TASK REQUIREMENTS:
Among the entries that follow, the required portion opens with the line containing "pink brick A5:A7" and closes with the line containing "red brick C2:C4". Give that portion again exactly, and nothing else.

INPUT:

=== Section Start ===

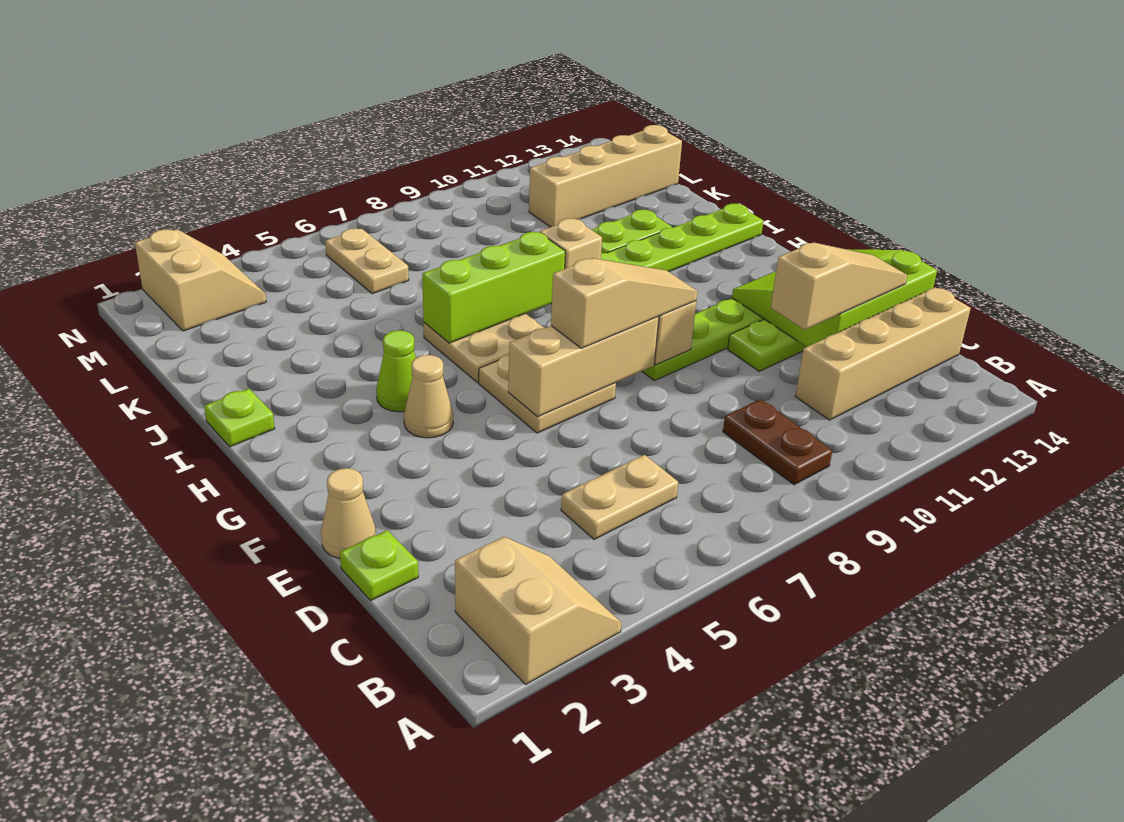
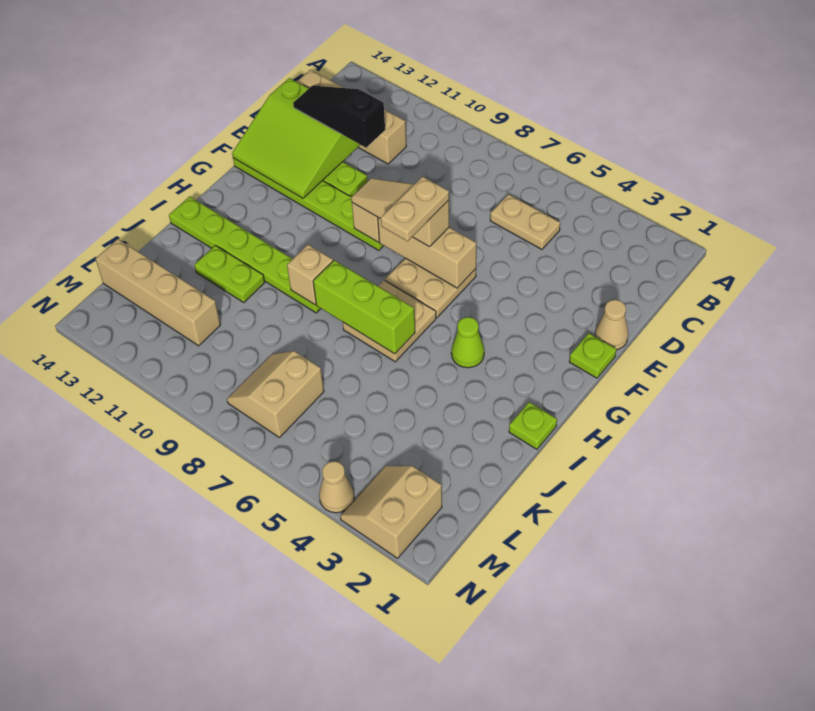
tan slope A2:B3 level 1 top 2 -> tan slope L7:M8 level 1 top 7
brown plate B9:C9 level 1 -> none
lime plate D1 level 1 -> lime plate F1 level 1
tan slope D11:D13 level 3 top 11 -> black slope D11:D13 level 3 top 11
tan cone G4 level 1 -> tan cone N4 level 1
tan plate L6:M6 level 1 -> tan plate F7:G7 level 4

=== Section End ===
=== Section Start ===

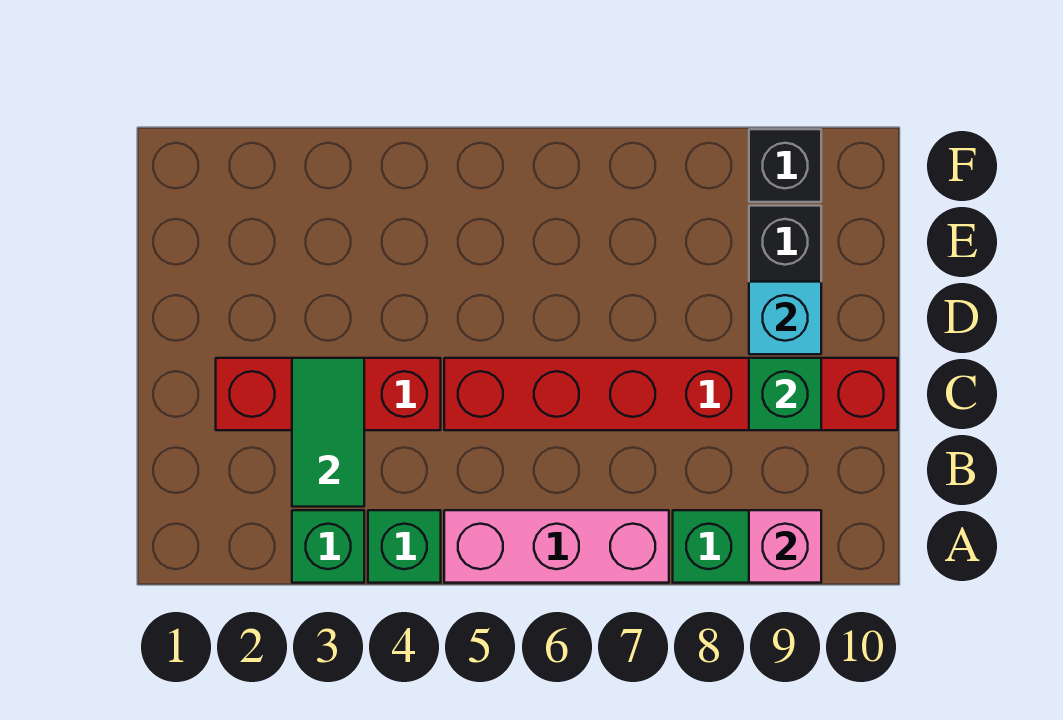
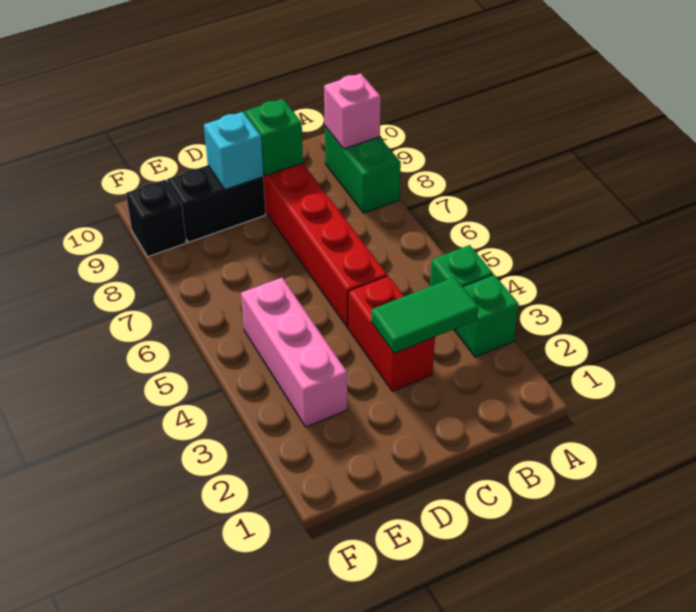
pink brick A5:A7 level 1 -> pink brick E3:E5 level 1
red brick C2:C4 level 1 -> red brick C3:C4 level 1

=== Section End ===

SOLUTION TO THIS TASK:
pink brick A5:A7 level 1 -> pink brick E3:E5 level 1
red brick C2:C4 level 1 -> red brick C3:C4 level 1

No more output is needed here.